Collected data:
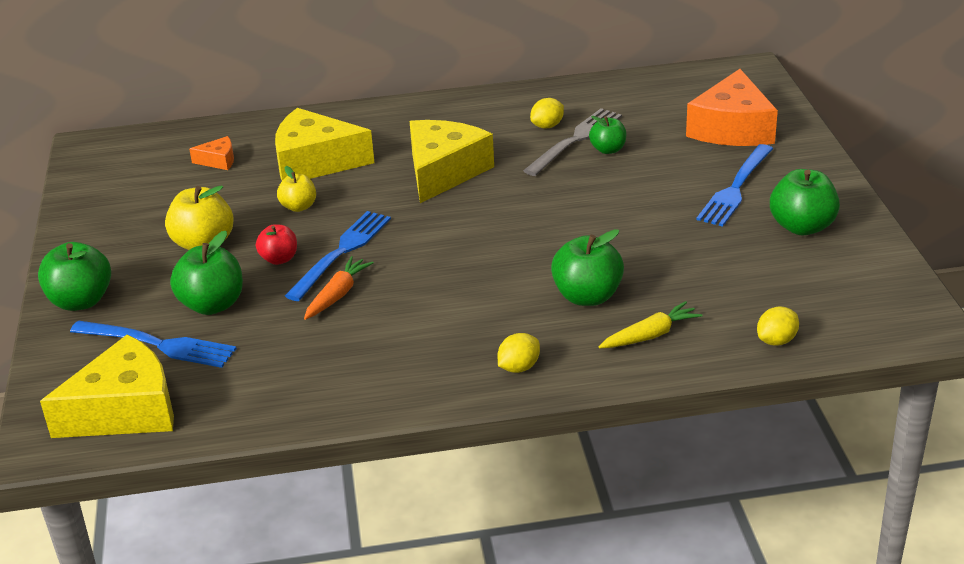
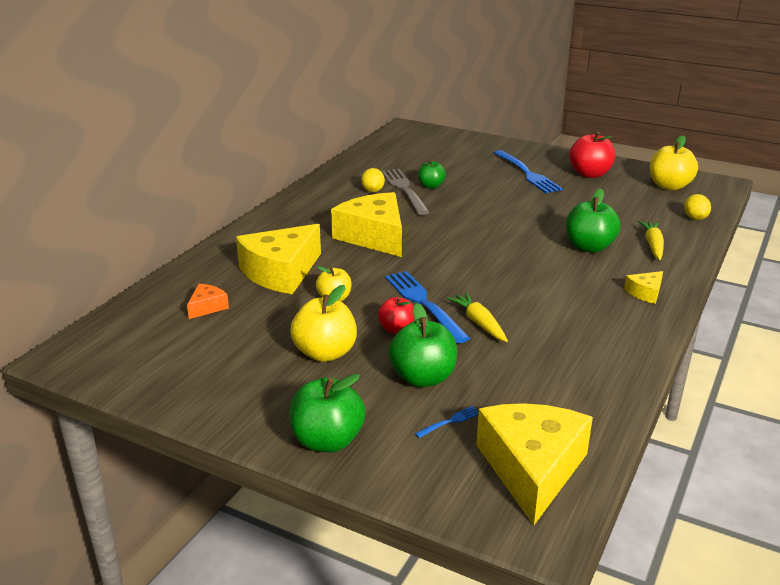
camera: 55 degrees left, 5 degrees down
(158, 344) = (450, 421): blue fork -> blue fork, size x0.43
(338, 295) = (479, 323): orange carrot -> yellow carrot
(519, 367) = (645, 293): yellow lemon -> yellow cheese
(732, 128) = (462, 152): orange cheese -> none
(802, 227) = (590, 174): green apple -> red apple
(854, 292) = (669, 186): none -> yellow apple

_Work instructions:_
Please retype the data exactly, but do not carry over any picture.

_Task answer:_
camera: 55 degrees left, 5 degrees down
(158, 344) = (450, 421): blue fork -> blue fork, size x0.43
(338, 295) = (479, 323): orange carrot -> yellow carrot
(519, 367) = (645, 293): yellow lemon -> yellow cheese
(732, 128) = (462, 152): orange cheese -> none
(802, 227) = (590, 174): green apple -> red apple
(854, 292) = (669, 186): none -> yellow apple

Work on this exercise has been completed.